======== Provided information

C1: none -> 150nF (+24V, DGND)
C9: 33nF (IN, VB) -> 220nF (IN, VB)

================
======== Provided information

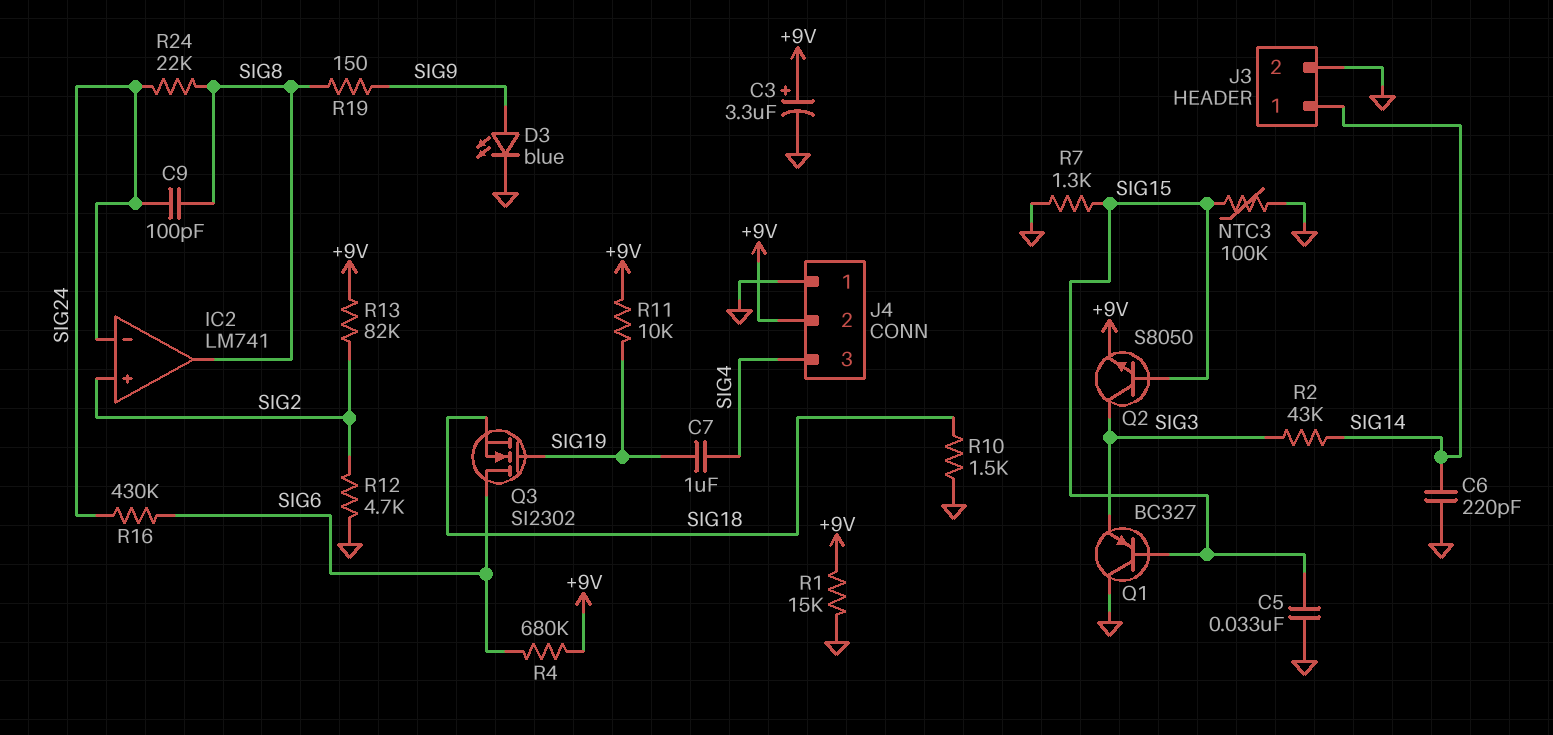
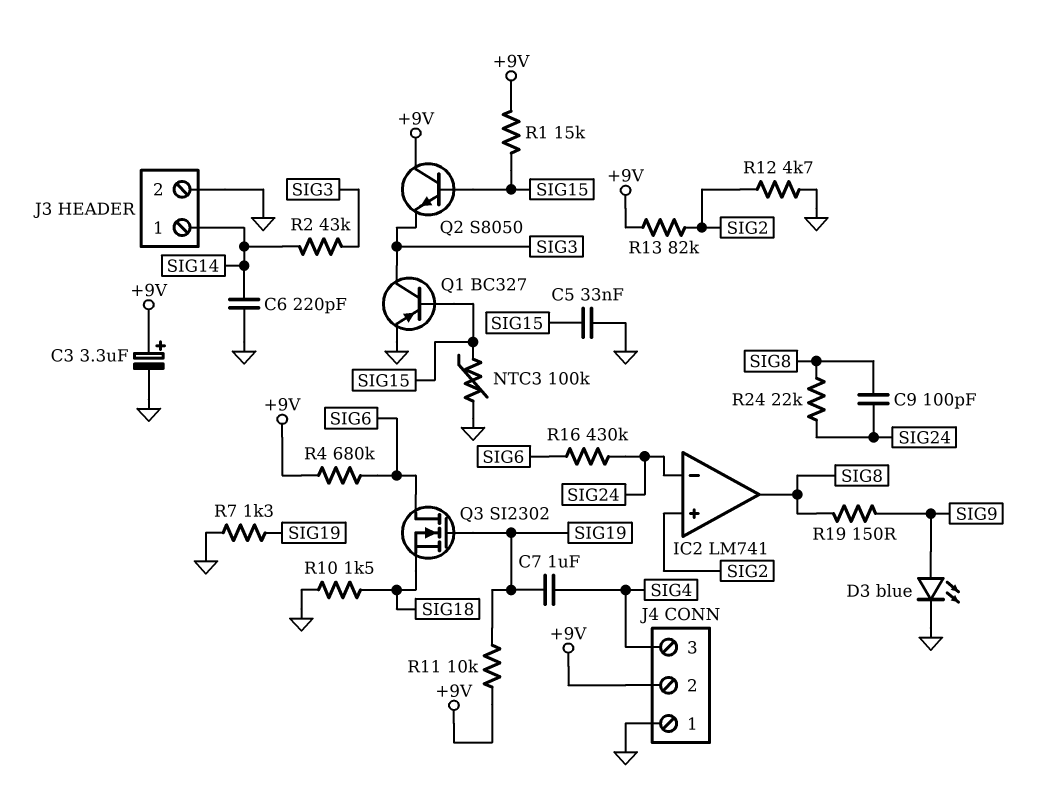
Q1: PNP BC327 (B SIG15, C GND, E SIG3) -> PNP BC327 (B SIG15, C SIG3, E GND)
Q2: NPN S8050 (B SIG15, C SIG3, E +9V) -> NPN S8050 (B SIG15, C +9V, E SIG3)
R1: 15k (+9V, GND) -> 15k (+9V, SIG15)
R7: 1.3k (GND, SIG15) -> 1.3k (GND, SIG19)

================
======== Provided information

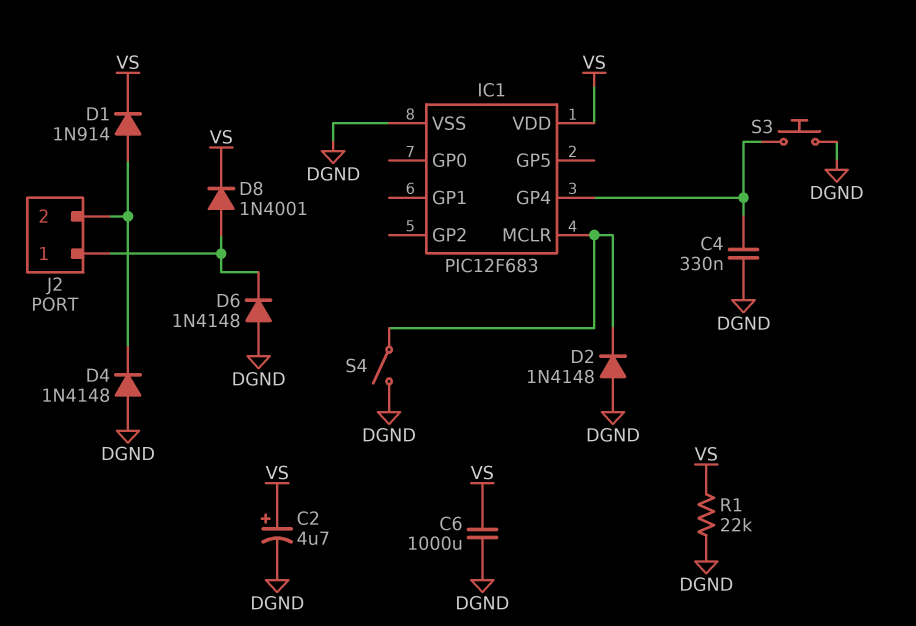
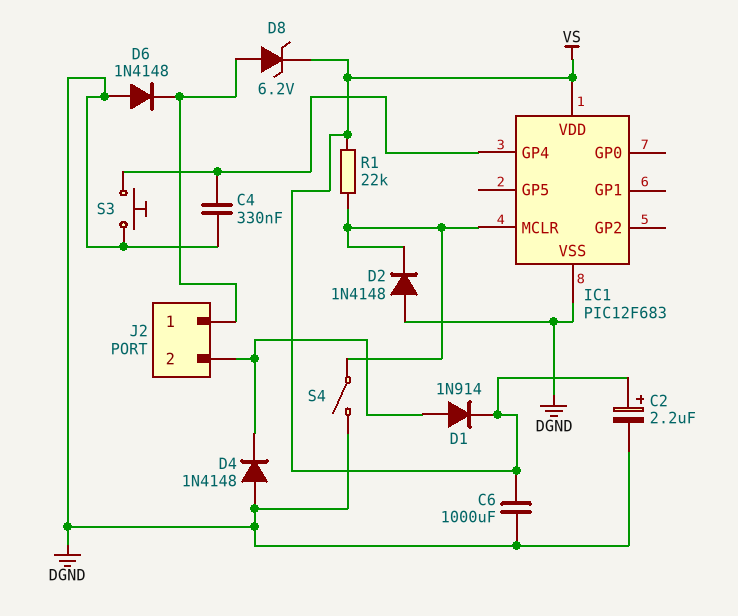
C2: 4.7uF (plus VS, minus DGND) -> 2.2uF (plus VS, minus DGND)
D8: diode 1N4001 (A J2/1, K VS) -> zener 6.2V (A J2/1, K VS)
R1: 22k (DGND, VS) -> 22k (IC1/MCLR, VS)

================

After locating the line with "Q1: PNP BC327" in the material above, return it and each line after it exactly, ending at the line with "R7: 1.3k (GND, SIG15) -> 1.3k (GND, SIG19)".

- [Reply]
Q1: PNP BC327 (B SIG15, C GND, E SIG3) -> PNP BC327 (B SIG15, C SIG3, E GND)
Q2: NPN S8050 (B SIG15, C SIG3, E +9V) -> NPN S8050 (B SIG15, C +9V, E SIG3)
R1: 15k (+9V, GND) -> 15k (+9V, SIG15)
R7: 1.3k (GND, SIG15) -> 1.3k (GND, SIG19)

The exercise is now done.